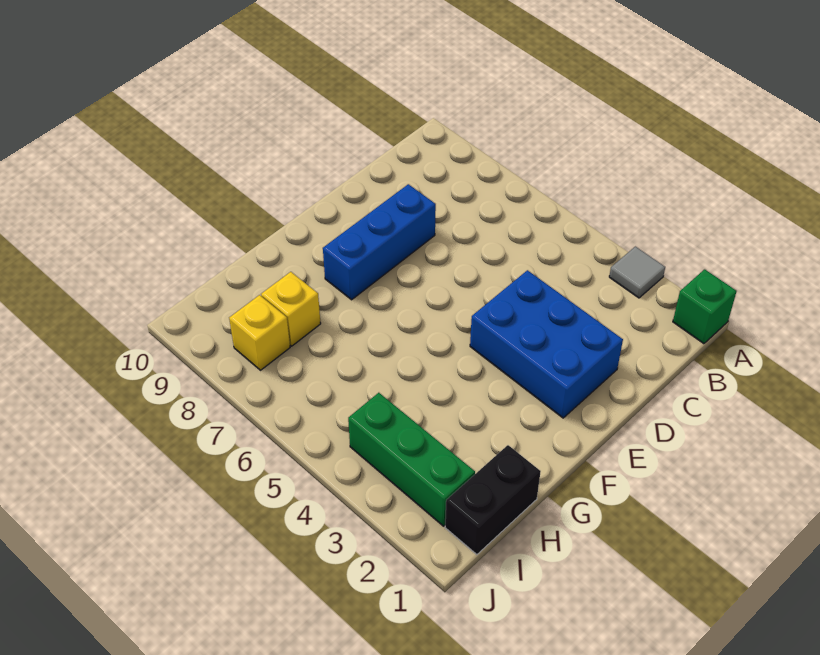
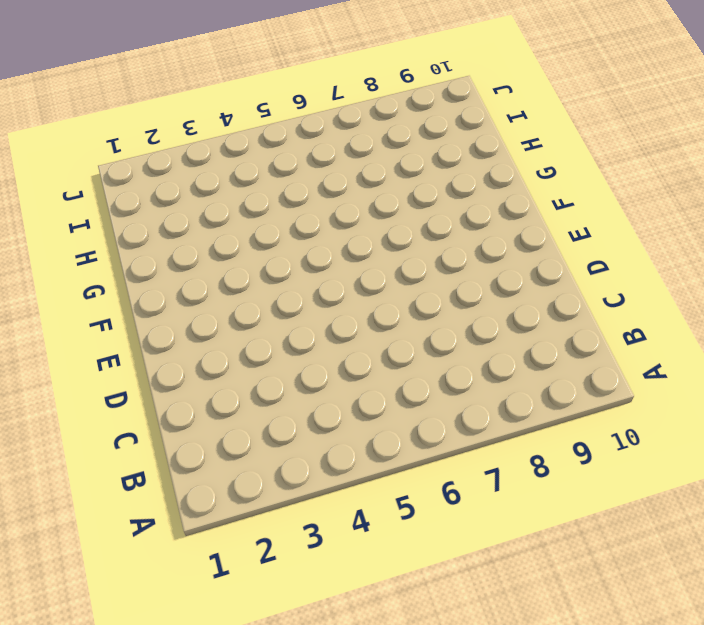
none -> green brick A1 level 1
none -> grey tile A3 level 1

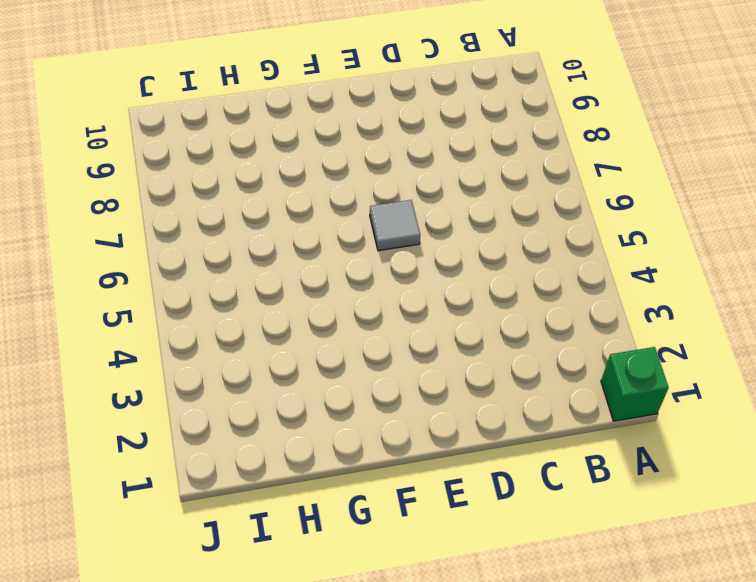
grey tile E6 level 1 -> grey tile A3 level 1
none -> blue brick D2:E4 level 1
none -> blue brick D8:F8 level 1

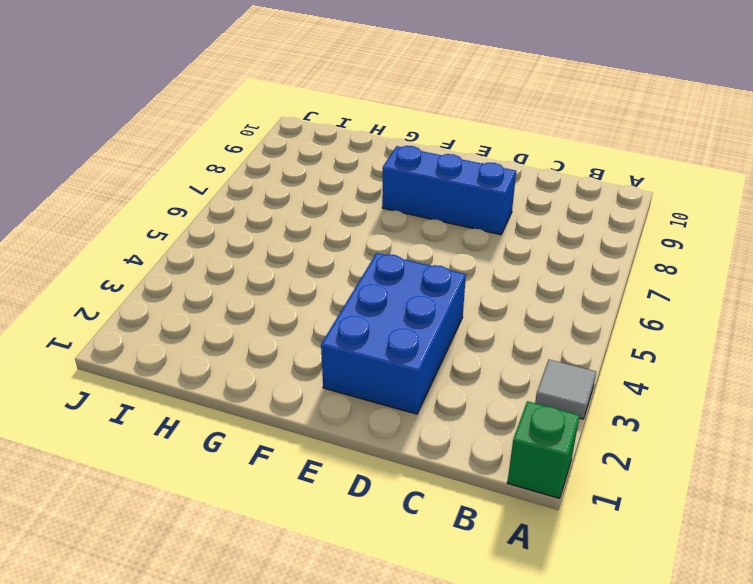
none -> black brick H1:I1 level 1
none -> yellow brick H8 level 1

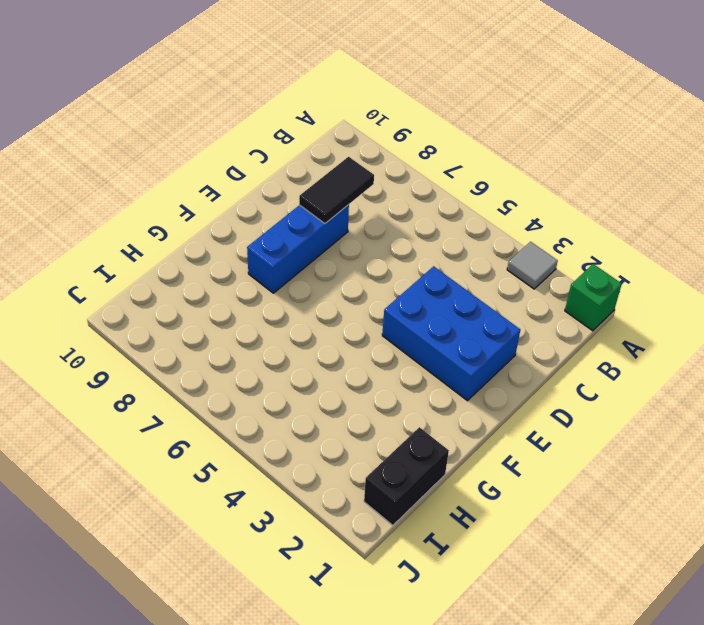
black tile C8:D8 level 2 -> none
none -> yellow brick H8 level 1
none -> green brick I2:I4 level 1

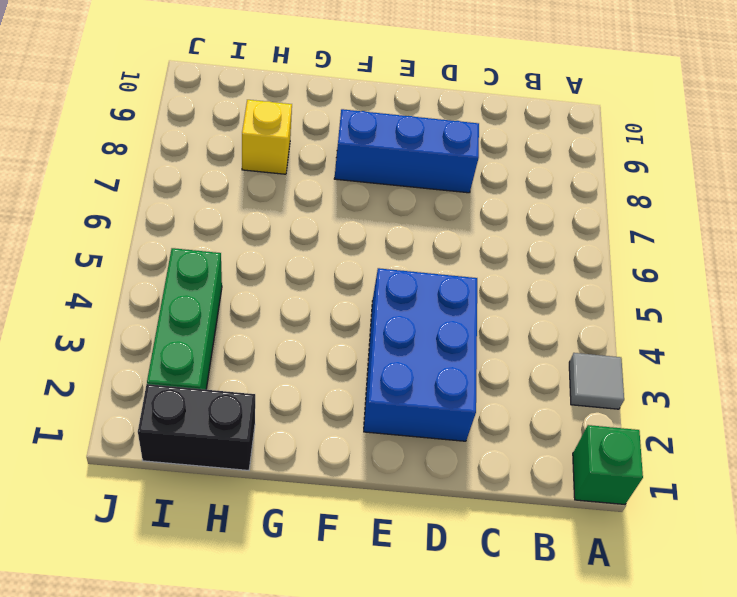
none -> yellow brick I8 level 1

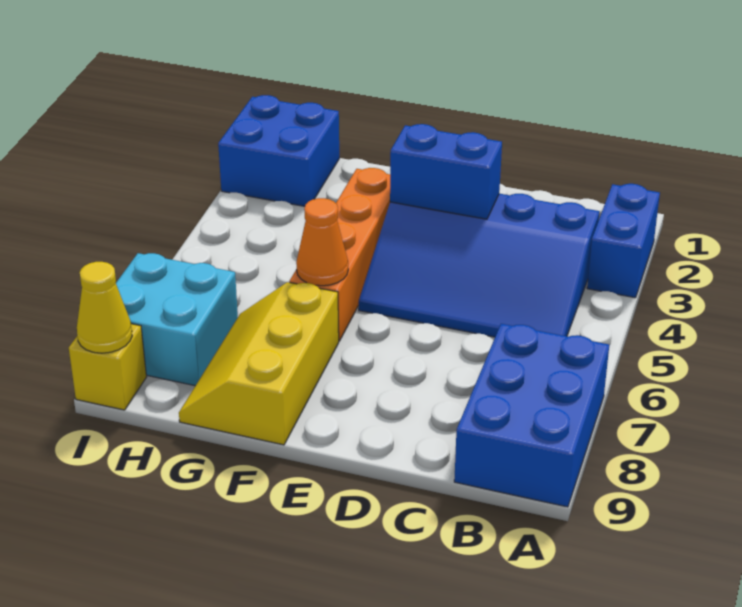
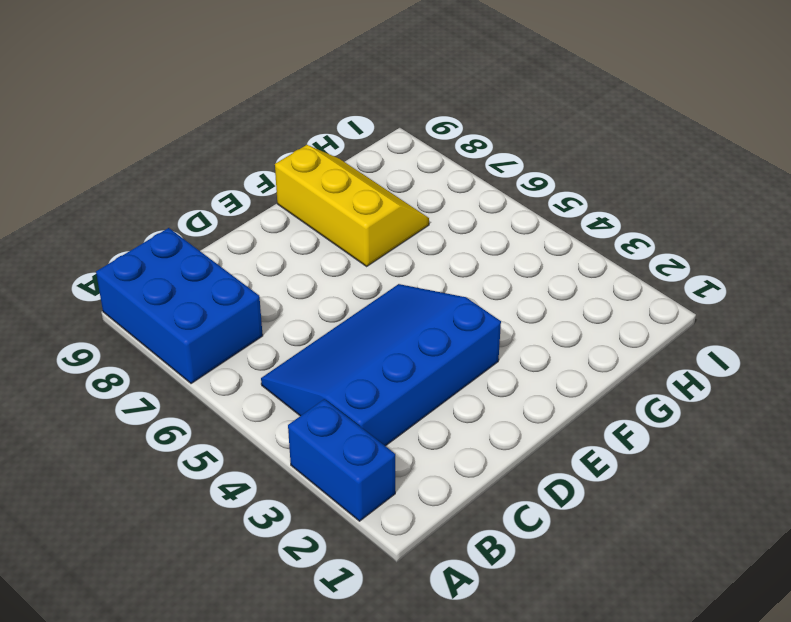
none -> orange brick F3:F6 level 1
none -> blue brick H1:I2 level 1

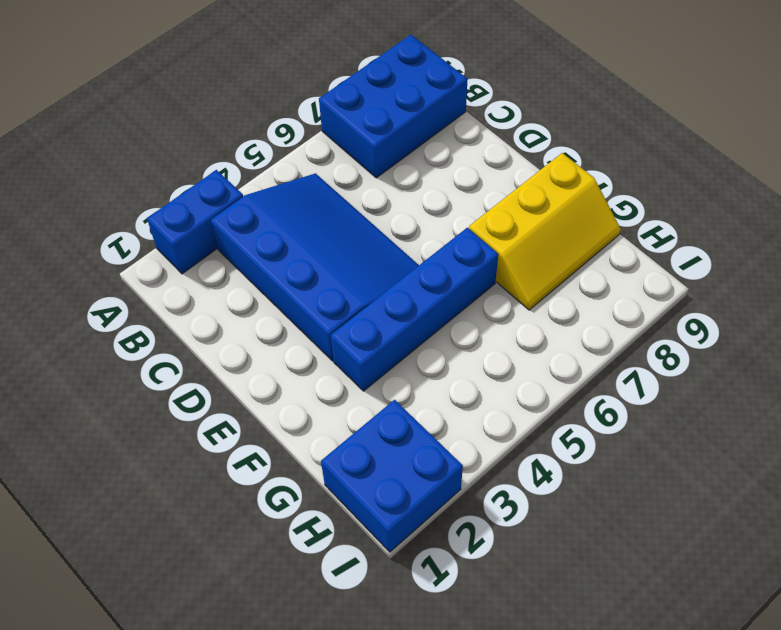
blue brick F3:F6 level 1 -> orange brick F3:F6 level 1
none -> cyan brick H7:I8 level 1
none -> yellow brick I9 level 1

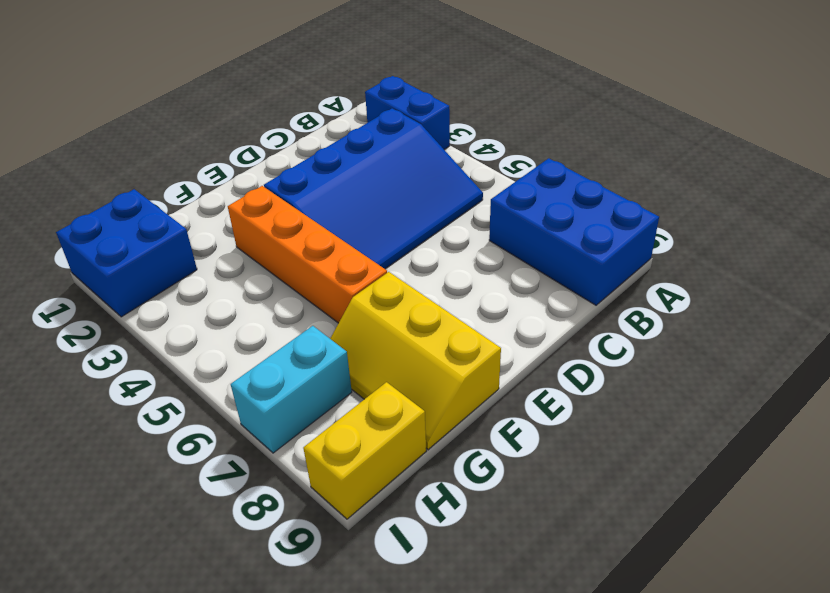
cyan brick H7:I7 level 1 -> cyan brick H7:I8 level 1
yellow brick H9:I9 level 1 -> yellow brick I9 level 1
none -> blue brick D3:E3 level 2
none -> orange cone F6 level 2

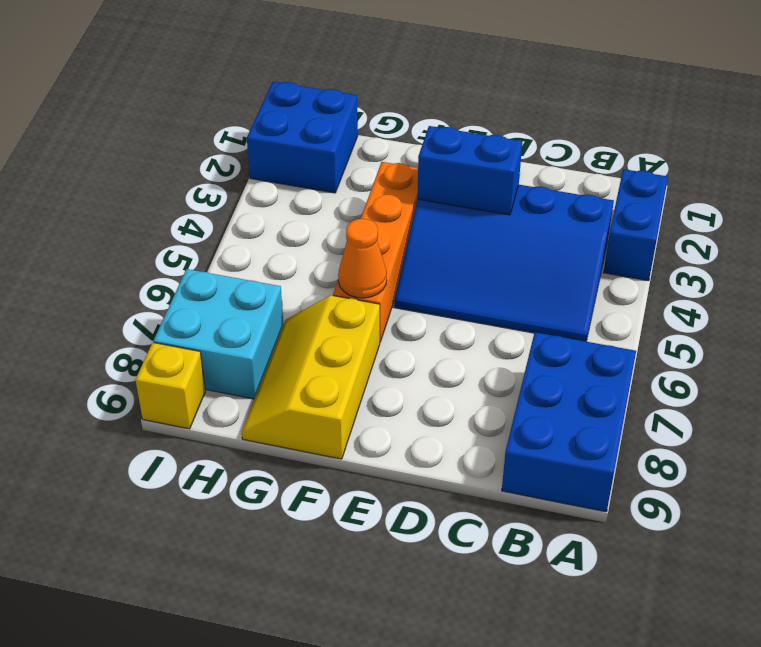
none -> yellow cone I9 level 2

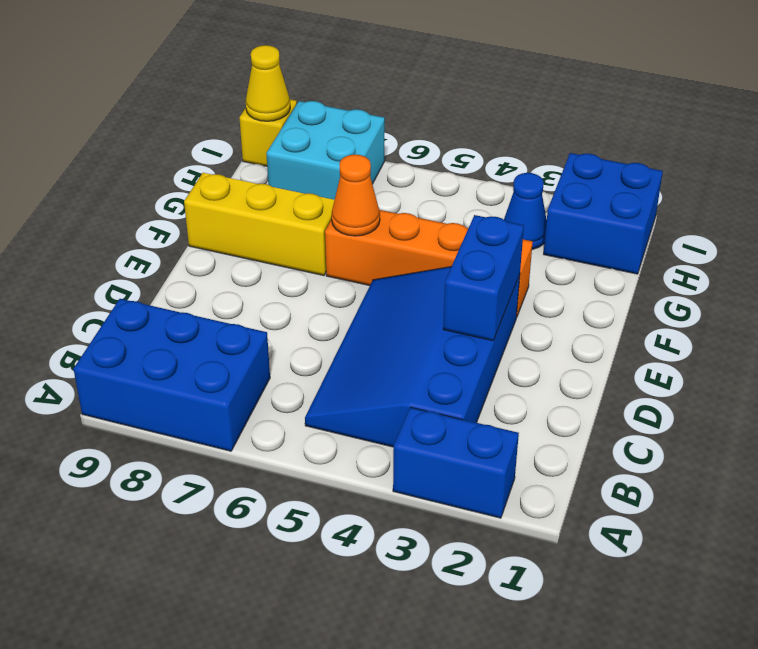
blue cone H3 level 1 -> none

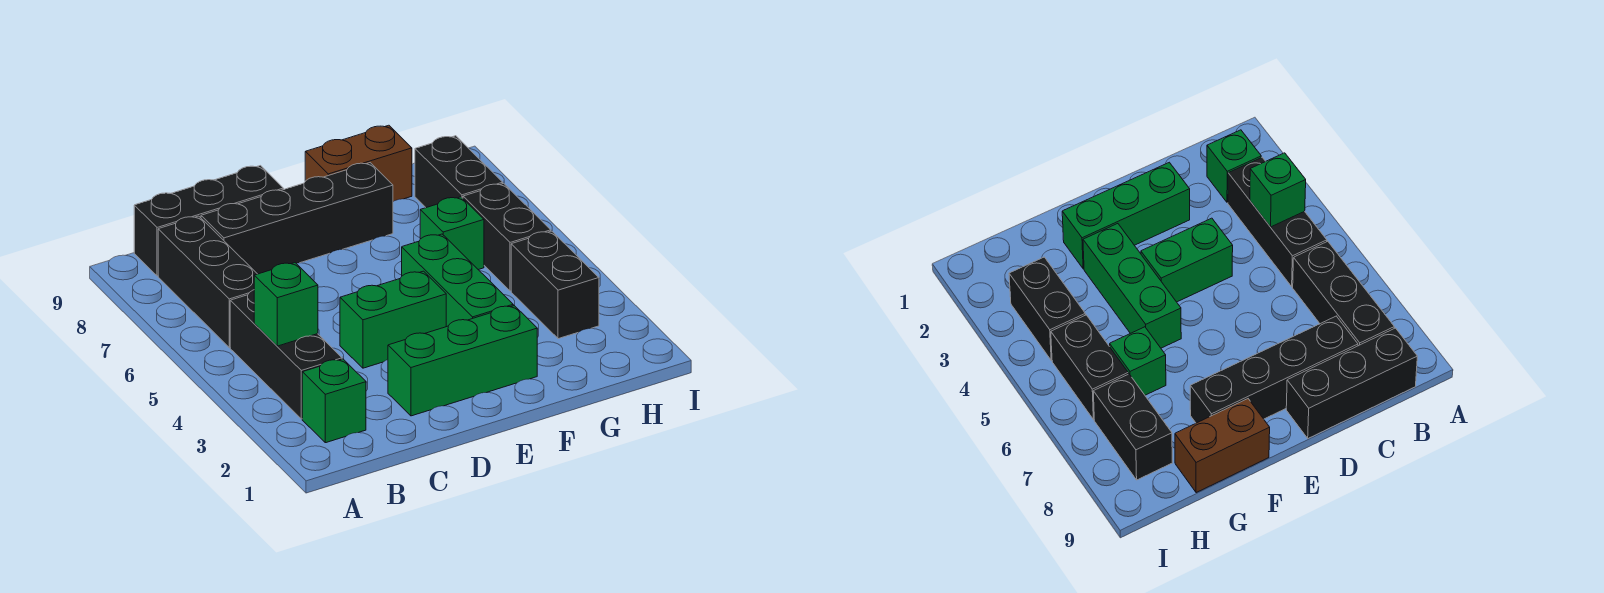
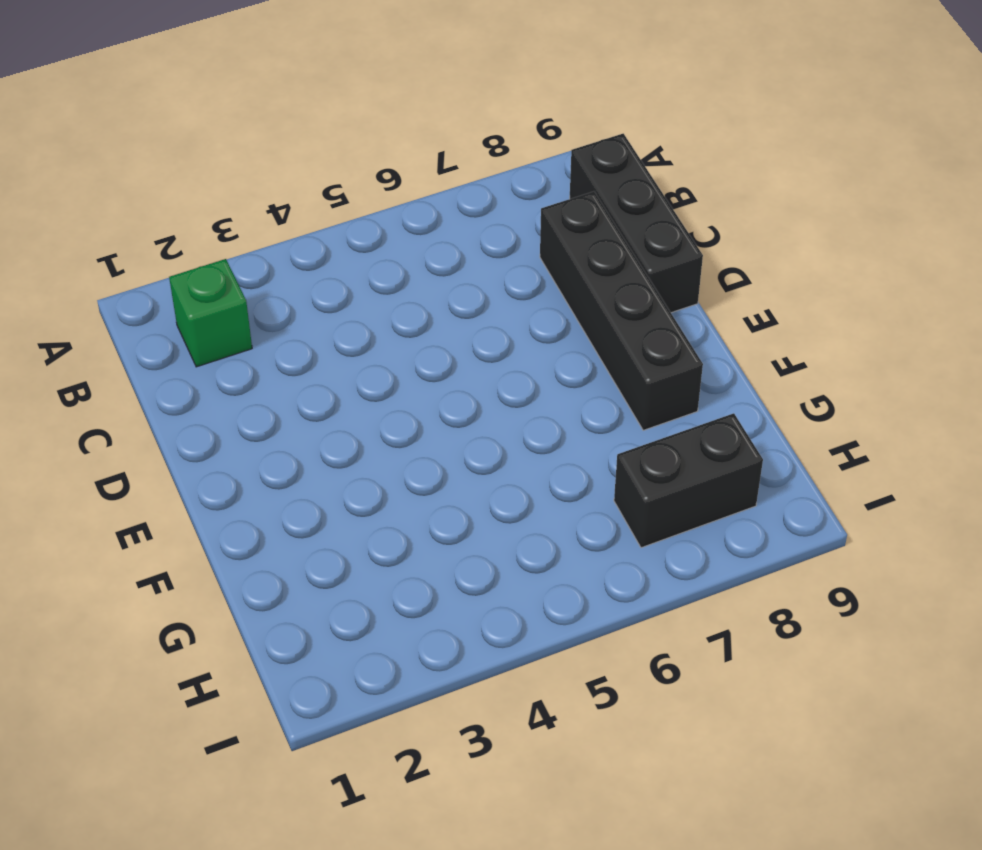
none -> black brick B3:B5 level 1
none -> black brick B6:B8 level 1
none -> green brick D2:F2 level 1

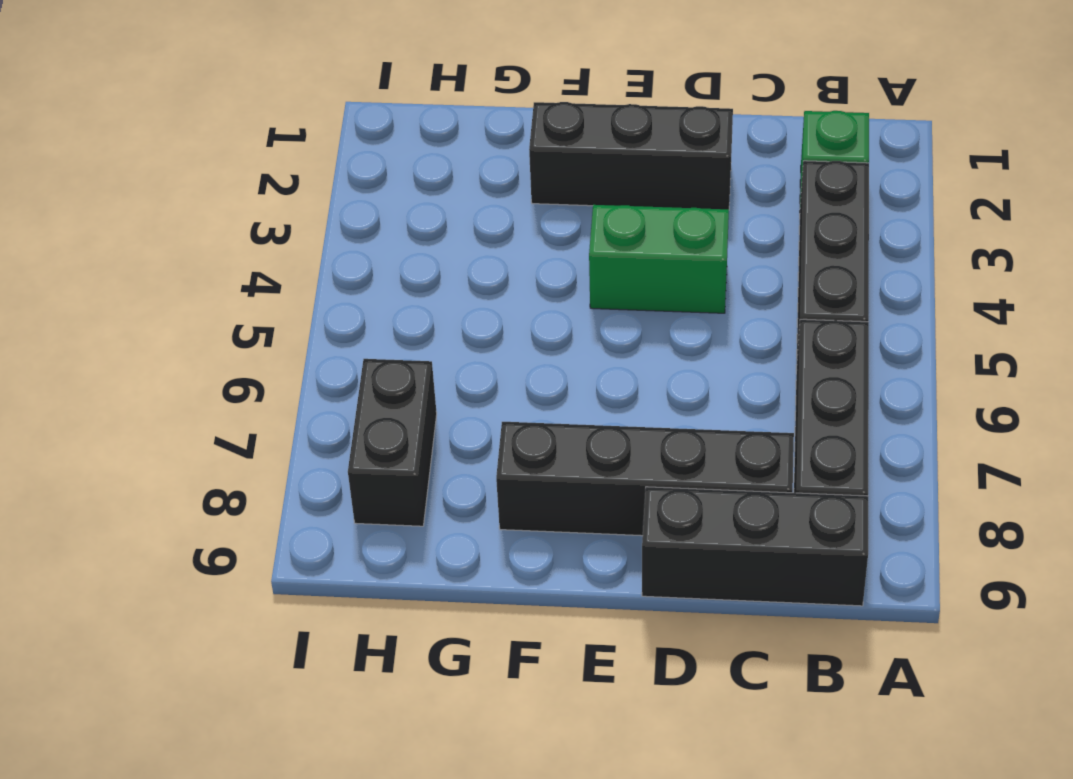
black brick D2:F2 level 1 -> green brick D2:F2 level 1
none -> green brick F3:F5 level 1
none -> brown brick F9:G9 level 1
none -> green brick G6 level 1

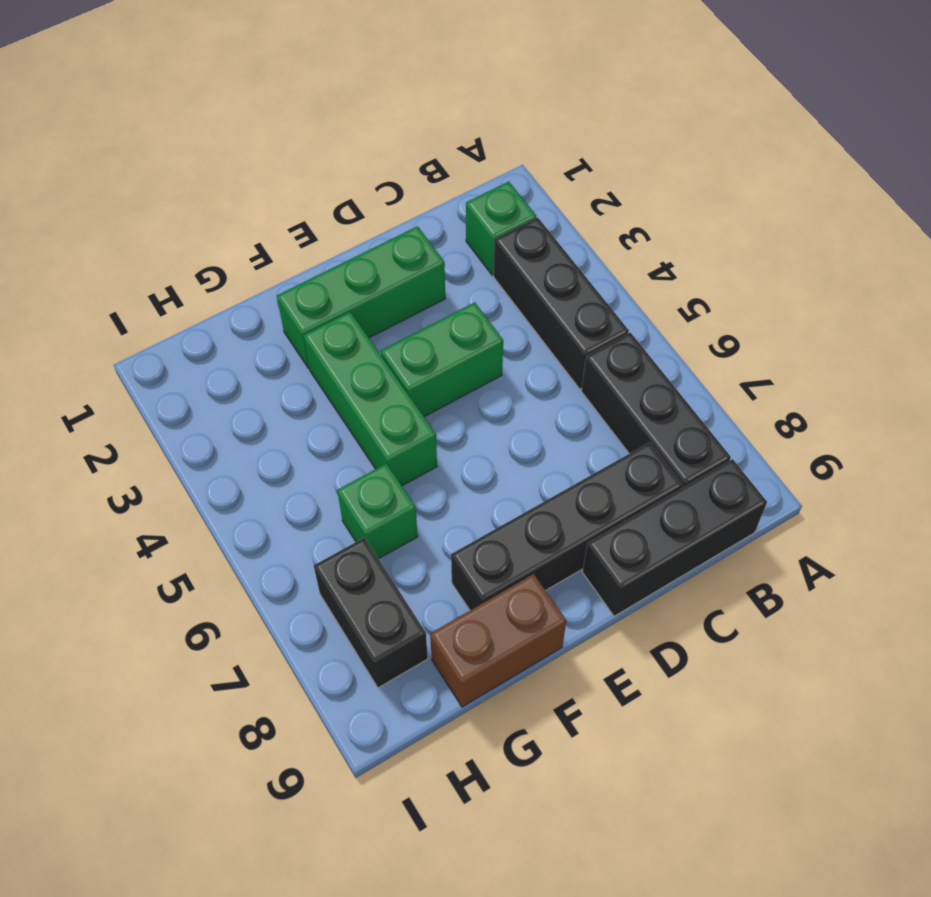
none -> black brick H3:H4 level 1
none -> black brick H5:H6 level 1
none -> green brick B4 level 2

- Your instructions
Write out exactly, and only, the lines running from the line with "none -> green brick F3:F5 level 1" to the last line above, both included, with all pictures omitted.

- Answer for this exercise
none -> green brick F3:F5 level 1
none -> brown brick F9:G9 level 1
none -> green brick G6 level 1

none -> black brick H3:H4 level 1
none -> black brick H5:H6 level 1
none -> green brick B4 level 2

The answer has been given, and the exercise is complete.